* **ACTIVITY**
Below are the entries; transcribe them exactly and drop every picture.

(Detected change data)
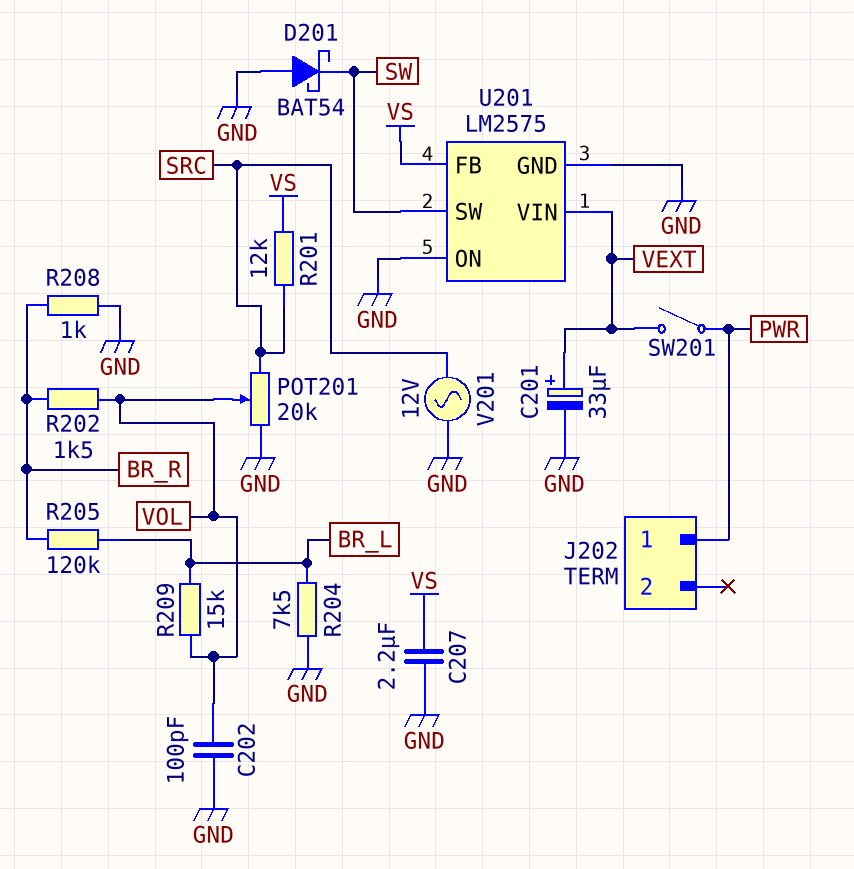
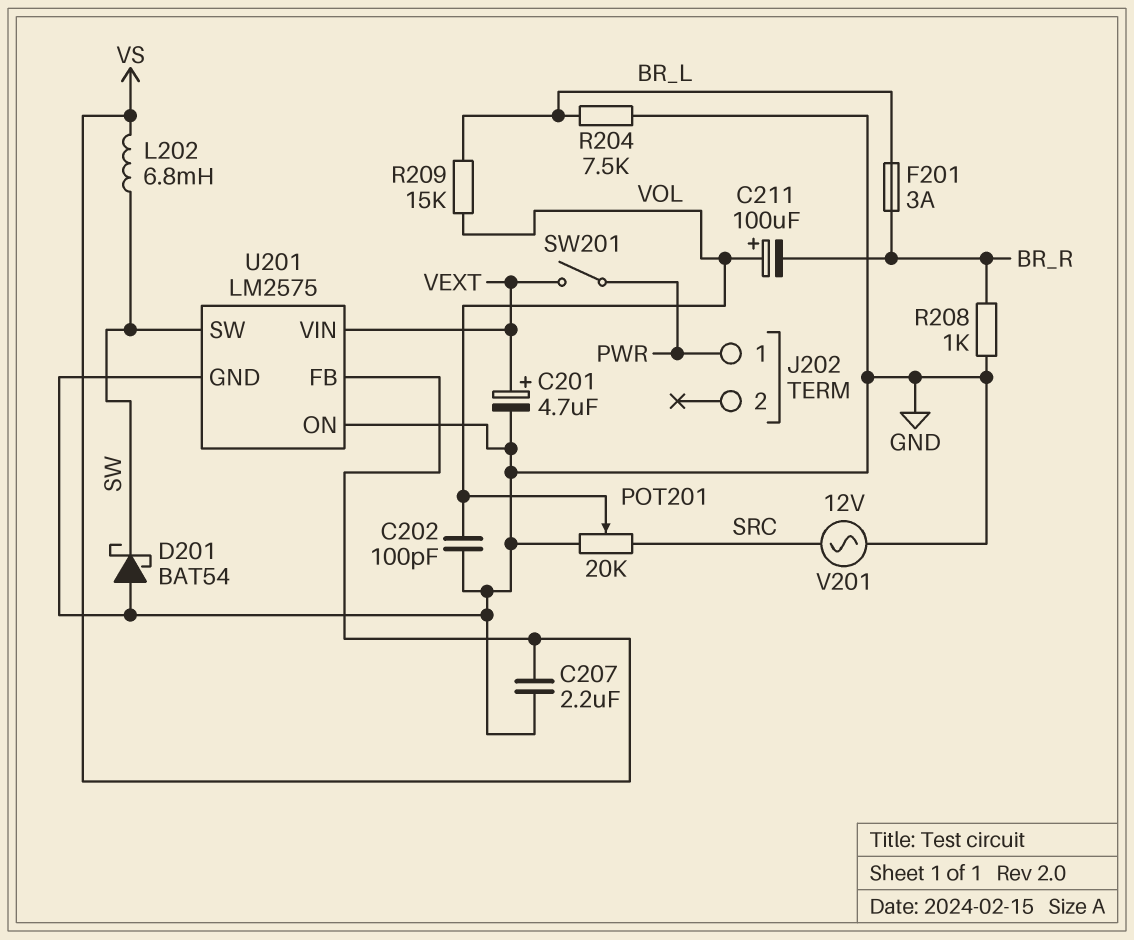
C201: 33uF (plus VEXT, minus GND) -> 4.7uF (plus VEXT, minus GND)
C211: none -> 100uF (plus VOL, minus BR_R)
F201: none -> 3A (BR_L, BR_R)
L202: none -> 6.8mH (SW, VS)
R201: 12k (SRC, VS) -> none
R202: 1.5k (BR_R, VOL) -> none
R205: 120k (BR_L, BR_R) -> none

* **RESPONSE BELOW**
C201: 33uF (plus VEXT, minus GND) -> 4.7uF (plus VEXT, minus GND)
C211: none -> 100uF (plus VOL, minus BR_R)
F201: none -> 3A (BR_L, BR_R)
L202: none -> 6.8mH (SW, VS)
R201: 12k (SRC, VS) -> none
R202: 1.5k (BR_R, VOL) -> none
R205: 120k (BR_L, BR_R) -> none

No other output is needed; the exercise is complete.